== TASK BRIEF ==
Everything from the line holding "- turned: auriculares/negro" through the last line of the records should be repeated word for word, and pictures should be omitted.

◇ ◇ ◇

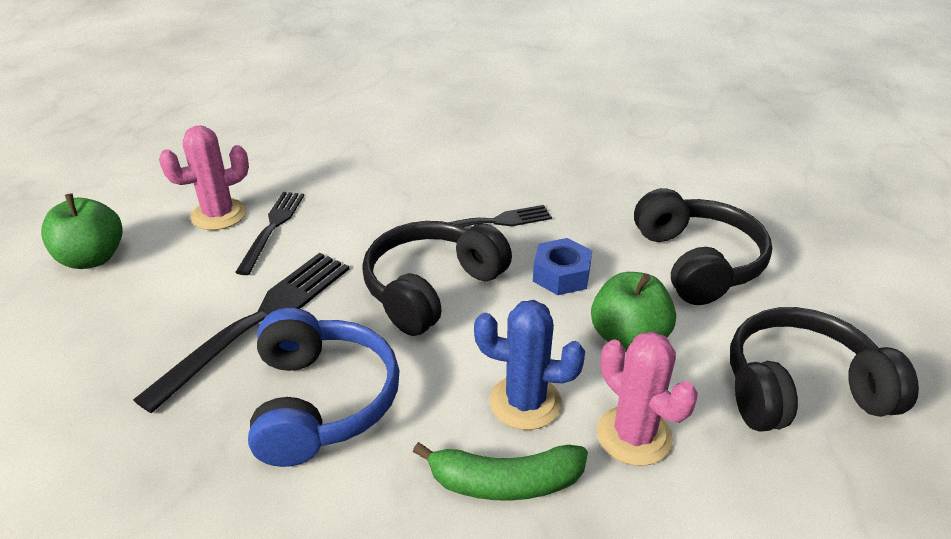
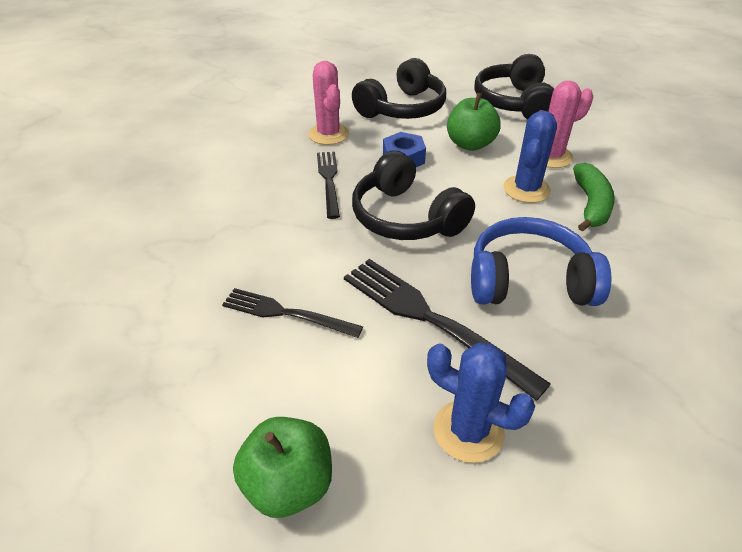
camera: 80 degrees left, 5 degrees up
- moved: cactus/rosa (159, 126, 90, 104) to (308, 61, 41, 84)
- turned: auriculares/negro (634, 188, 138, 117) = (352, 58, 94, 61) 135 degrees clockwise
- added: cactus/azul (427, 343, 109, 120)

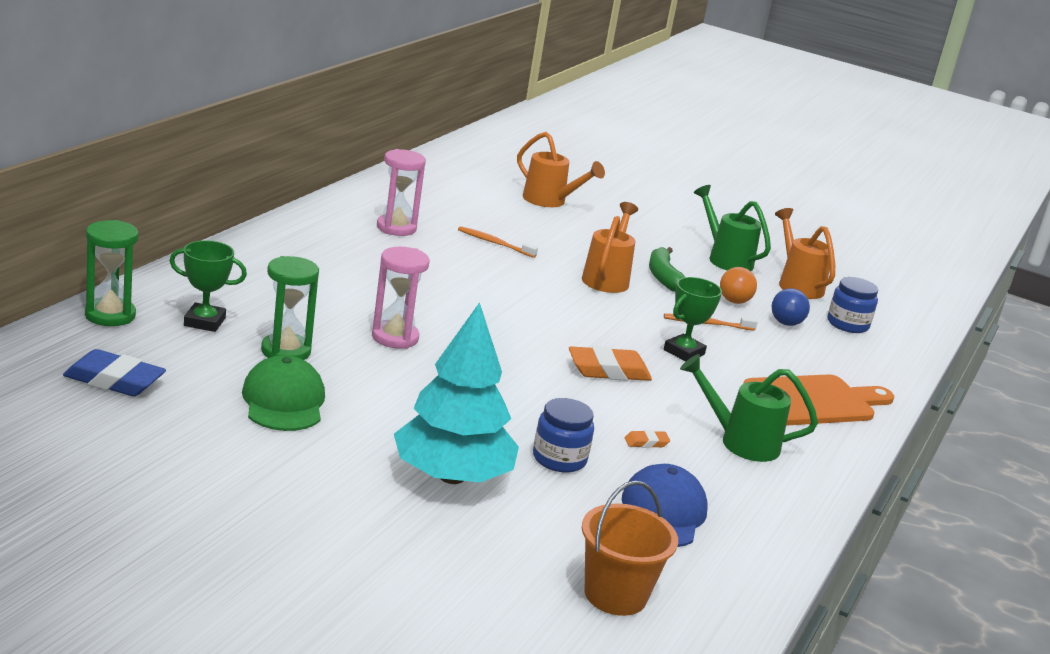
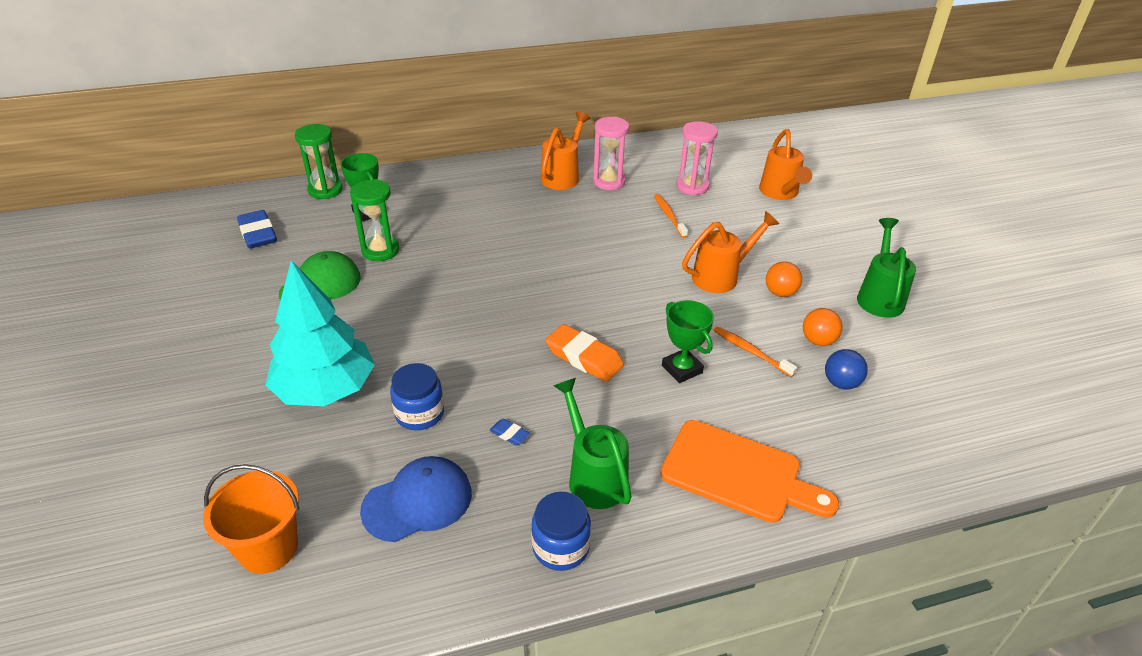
camera: 50 degrees right, 15 degrees up
- moved: regadera/naranja (775, 208, 60, 91) to (541, 112, 49, 78)
- moved: reloj de arena/rosa (372, 247, 58, 102) to (676, 121, 42, 74)
- replaced: plátano/verde (649, 247, 36, 45) to pelota/naranja (766, 261, 36, 36)
- turned: trofeo/verde (664, 277, 58, 85) = (662, 300, 52, 83) 60 degrees clockwise
- moved: tarro/azul (828, 277, 50, 56) to (531, 492, 60, 79)
- recoloured: goma de borrar/naranja (625, 430, 45, 18) to goma de borrar/azul (490, 419, 40, 26)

◇ ◇ ◇

== YOUR SOLUTION ==
- turned: auriculares/negro (634, 188, 138, 117) = (352, 58, 94, 61) 135 degrees clockwise
- added: cactus/azul (427, 343, 109, 120)

camera: 50 degrees right, 15 degrees up
- moved: regadera/naranja (775, 208, 60, 91) to (541, 112, 49, 78)
- moved: reloj de arena/rosa (372, 247, 58, 102) to (676, 121, 42, 74)
- replaced: plátano/verde (649, 247, 36, 45) to pelota/naranja (766, 261, 36, 36)
- turned: trofeo/verde (664, 277, 58, 85) = (662, 300, 52, 83) 60 degrees clockwise
- moved: tarro/azul (828, 277, 50, 56) to (531, 492, 60, 79)
- recoloured: goma de borrar/naranja (625, 430, 45, 18) to goma de borrar/azul (490, 419, 40, 26)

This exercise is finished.